> [What you have to do]: Using the records that follow, copy every line containing the word "none".

(Scene edit records)
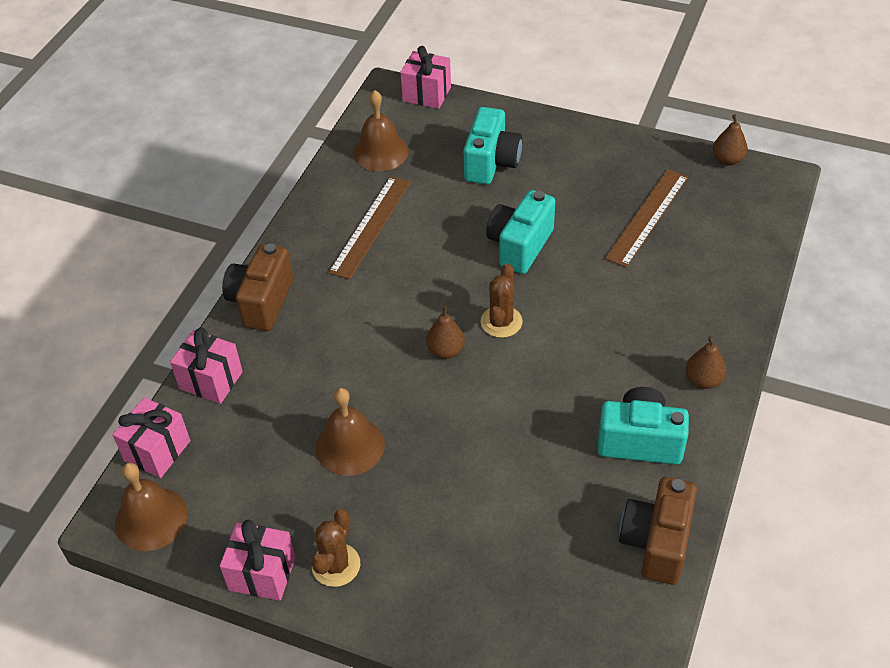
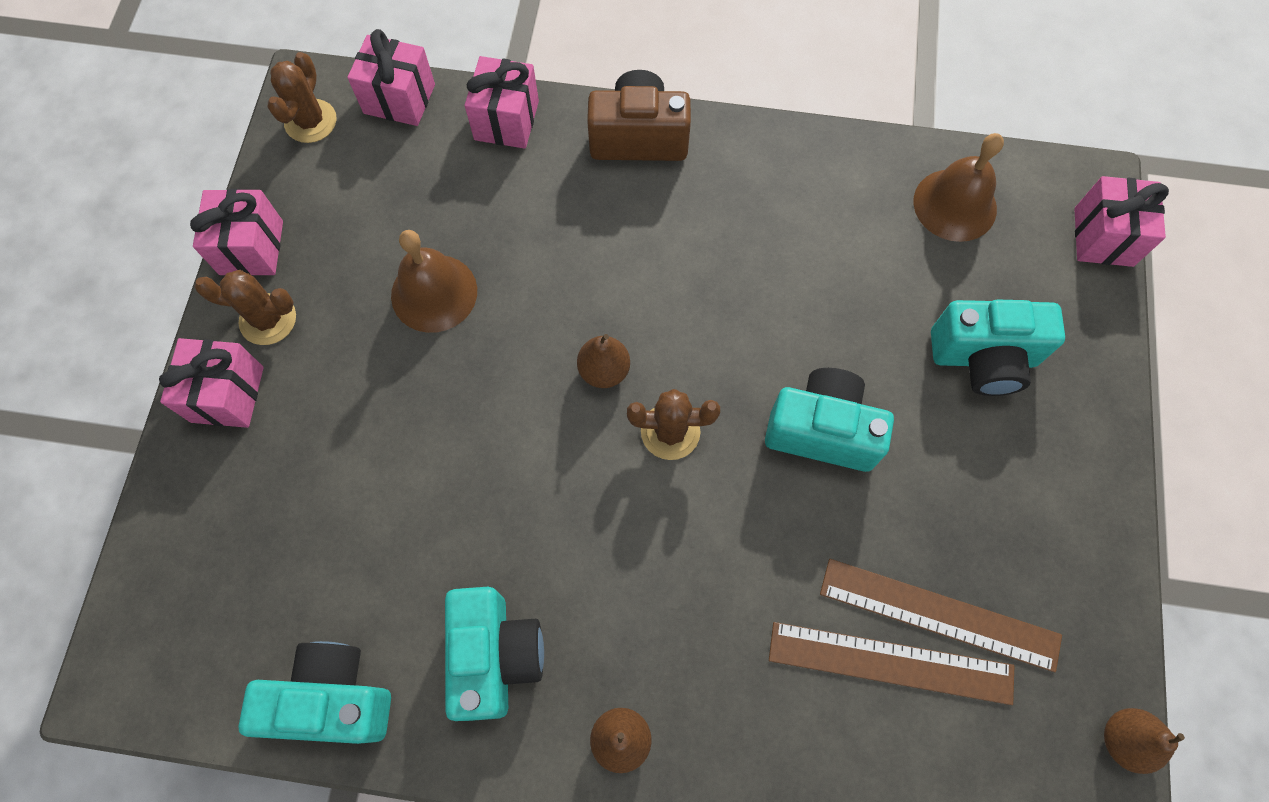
camera: 75 degrees right, 20 degrees up
(151, 519) = (310, 121): brown bell -> brown cactus
(371, 226) = (804, 228): brown ruler -> brown ruler (890, 663)
(396, 600) = (227, 394): none -> pink gift
(656, 542) = (333, 699): brown camera -> turquoise camera

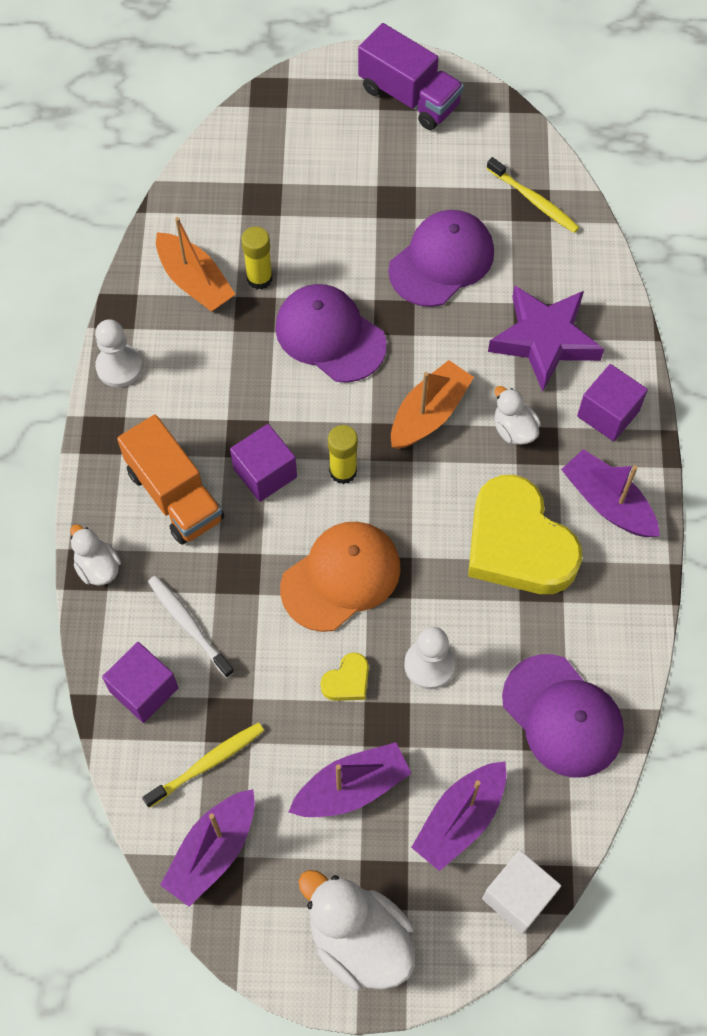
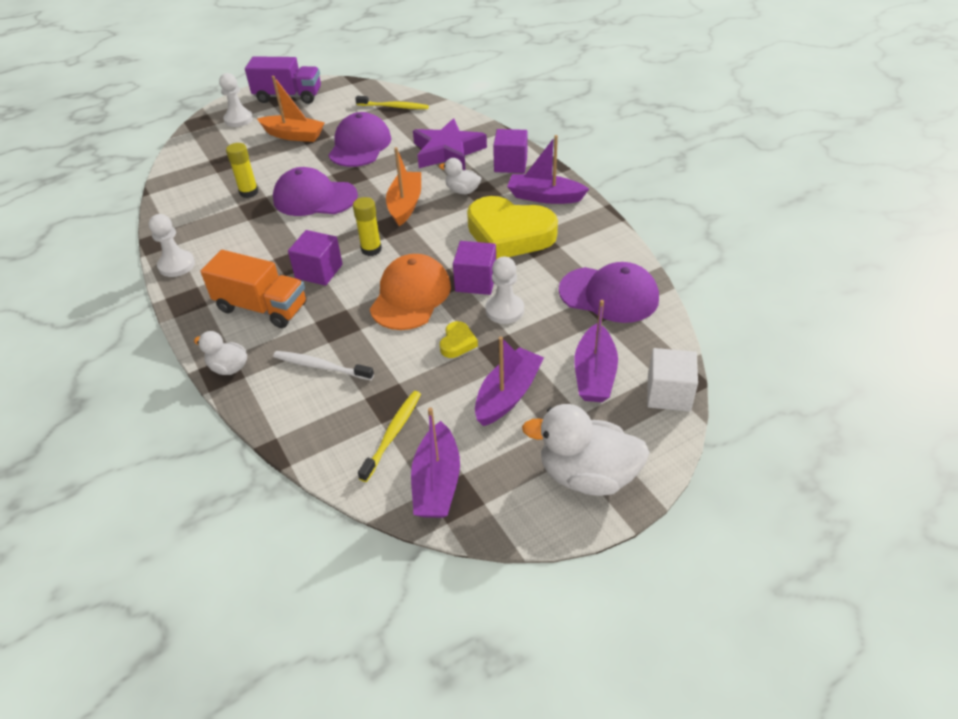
camera: 30 degrees left, 20 degrees down
(144, 690) = (312, 417): purple cube -> purple cube (476, 281)
(194, 281) = (205, 209): orange boat -> orange boat (293, 135)
(320, 114) = (238, 119): none -> white pawn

> [Completed exercise]:
(396, 600) = (227, 394): none -> pink gift
(320, 114) = (238, 119): none -> white pawn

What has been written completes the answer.